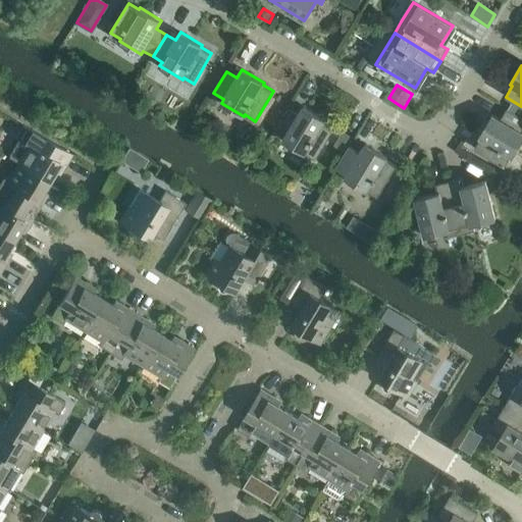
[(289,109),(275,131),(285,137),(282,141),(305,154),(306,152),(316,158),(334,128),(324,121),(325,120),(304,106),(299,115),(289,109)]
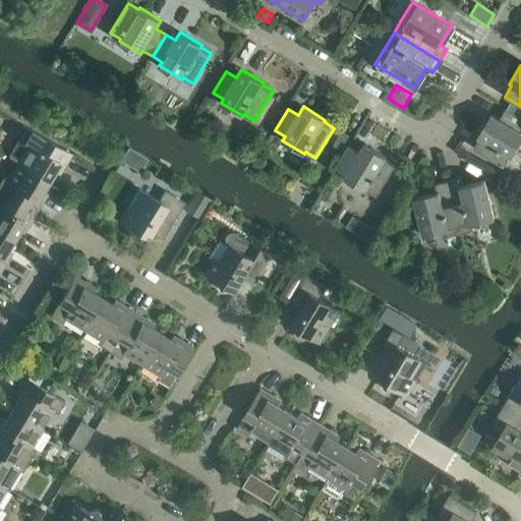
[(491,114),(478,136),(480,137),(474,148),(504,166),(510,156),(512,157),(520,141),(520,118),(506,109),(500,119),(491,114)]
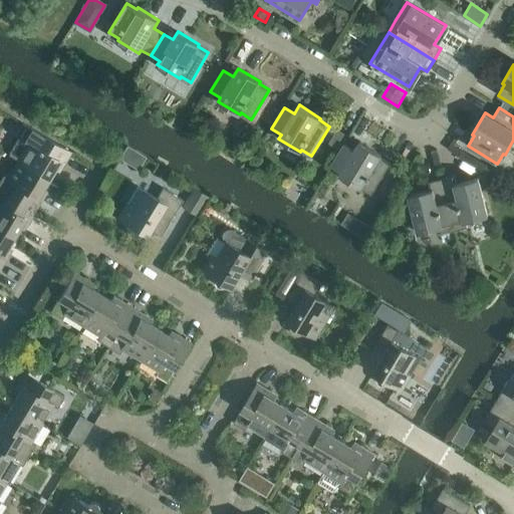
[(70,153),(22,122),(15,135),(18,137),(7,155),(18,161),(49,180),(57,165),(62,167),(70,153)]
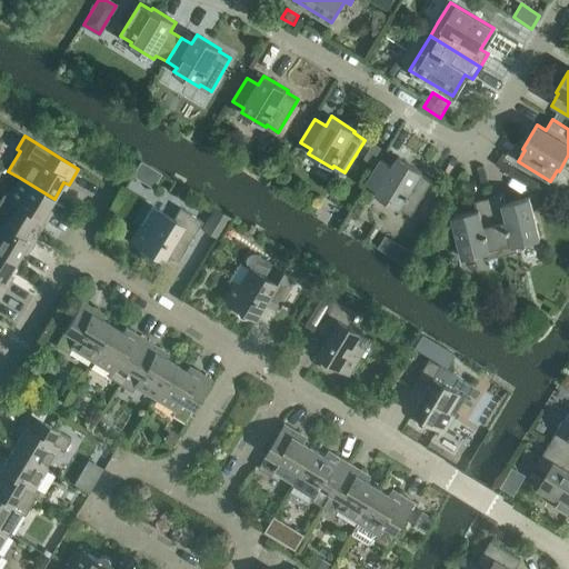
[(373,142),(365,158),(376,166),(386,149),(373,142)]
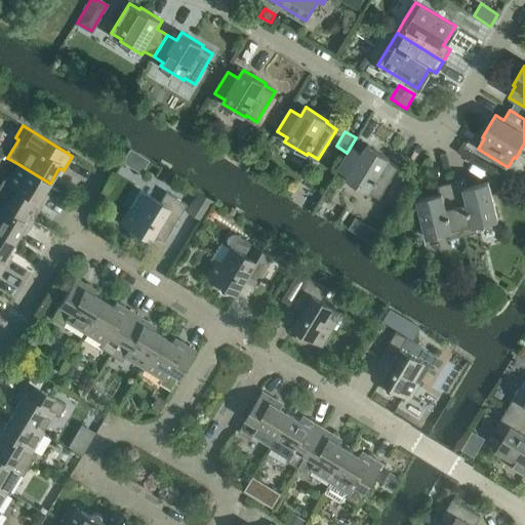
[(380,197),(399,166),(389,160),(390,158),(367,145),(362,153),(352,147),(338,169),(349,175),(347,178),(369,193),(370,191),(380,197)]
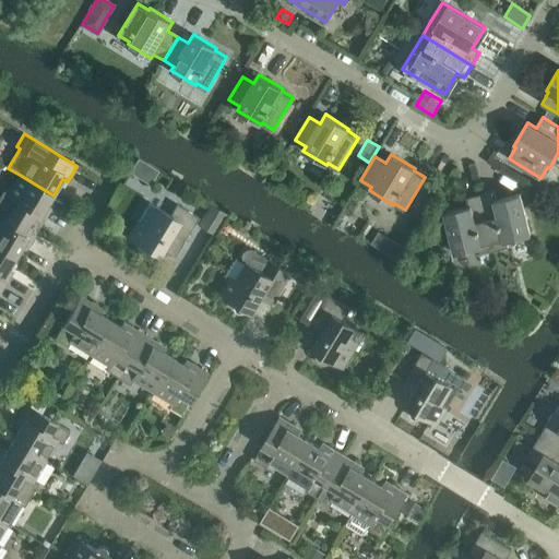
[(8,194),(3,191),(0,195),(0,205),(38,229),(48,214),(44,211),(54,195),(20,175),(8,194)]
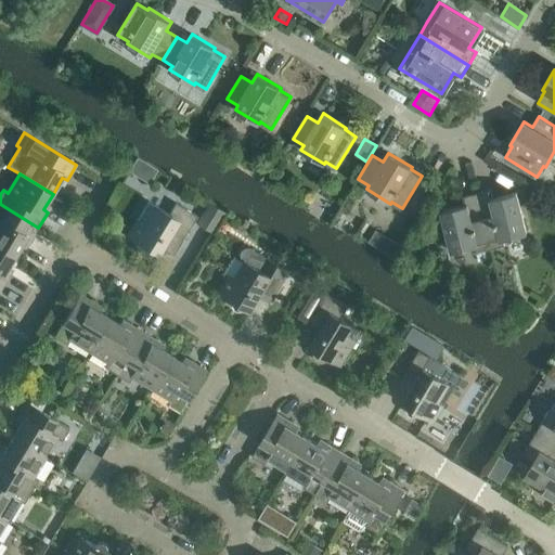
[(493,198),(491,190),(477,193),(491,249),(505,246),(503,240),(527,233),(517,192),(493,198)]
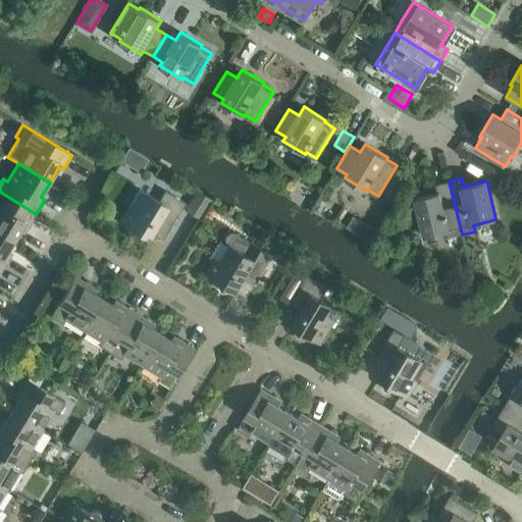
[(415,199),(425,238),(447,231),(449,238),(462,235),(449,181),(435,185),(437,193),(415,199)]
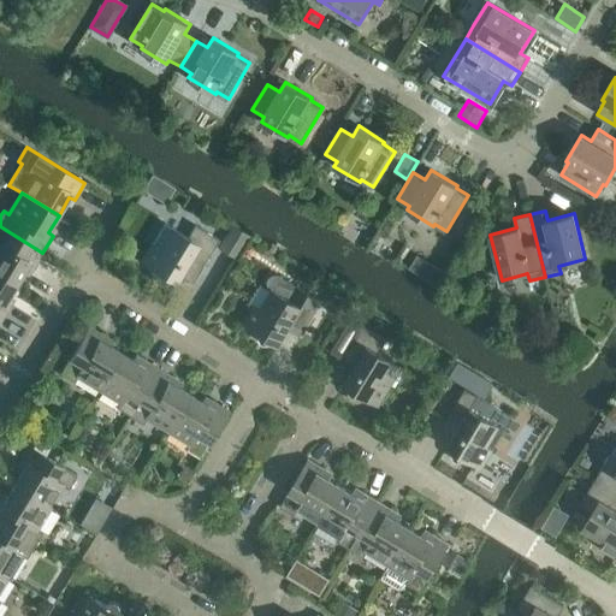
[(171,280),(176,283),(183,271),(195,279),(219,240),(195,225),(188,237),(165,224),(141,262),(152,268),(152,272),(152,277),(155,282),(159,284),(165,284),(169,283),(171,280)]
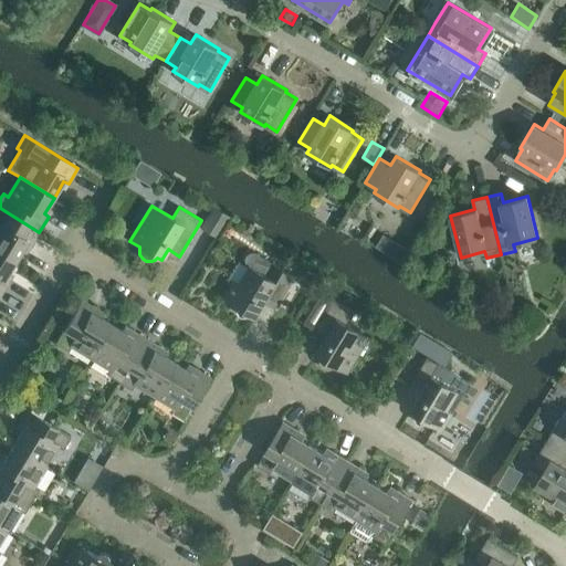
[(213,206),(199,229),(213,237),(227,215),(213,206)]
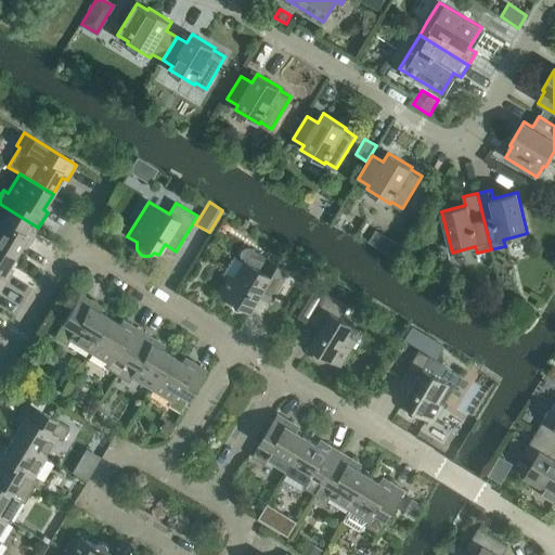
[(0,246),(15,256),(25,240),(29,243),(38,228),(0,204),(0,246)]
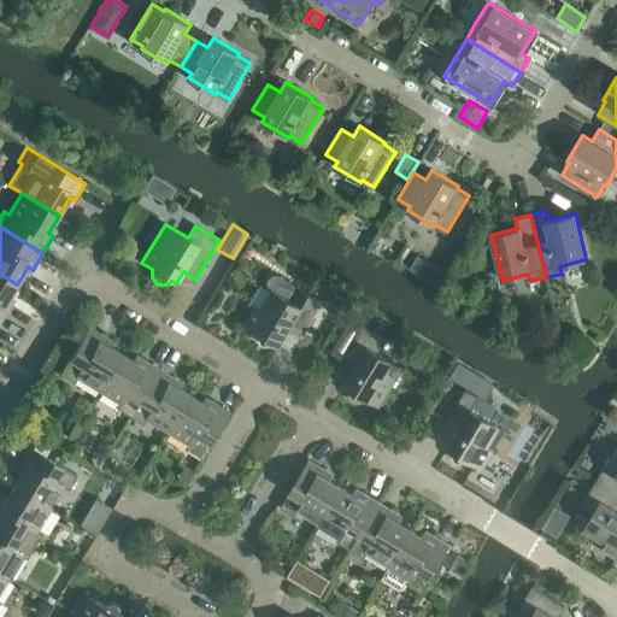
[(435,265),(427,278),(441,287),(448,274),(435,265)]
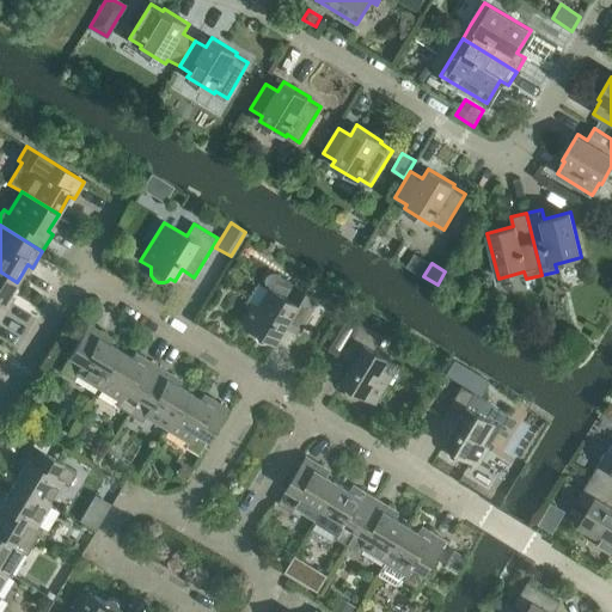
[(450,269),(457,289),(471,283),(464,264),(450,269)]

---

[The task] All that belongs in the answer is the lines from the line with "[(0,246),(15,256),(25,240),(29,243),(38,228),(0,204),(0,246)]" through the closing line of the entries, inclusive, transcribed exactly and free of pictures.

[Response to the task]
[(0,246),(15,256),(25,240),(29,243),(38,228),(0,204),(0,246)]
[(435,265),(427,278),(441,287),(448,274),(435,265)]
[(450,269),(457,289),(471,283),(464,264),(450,269)]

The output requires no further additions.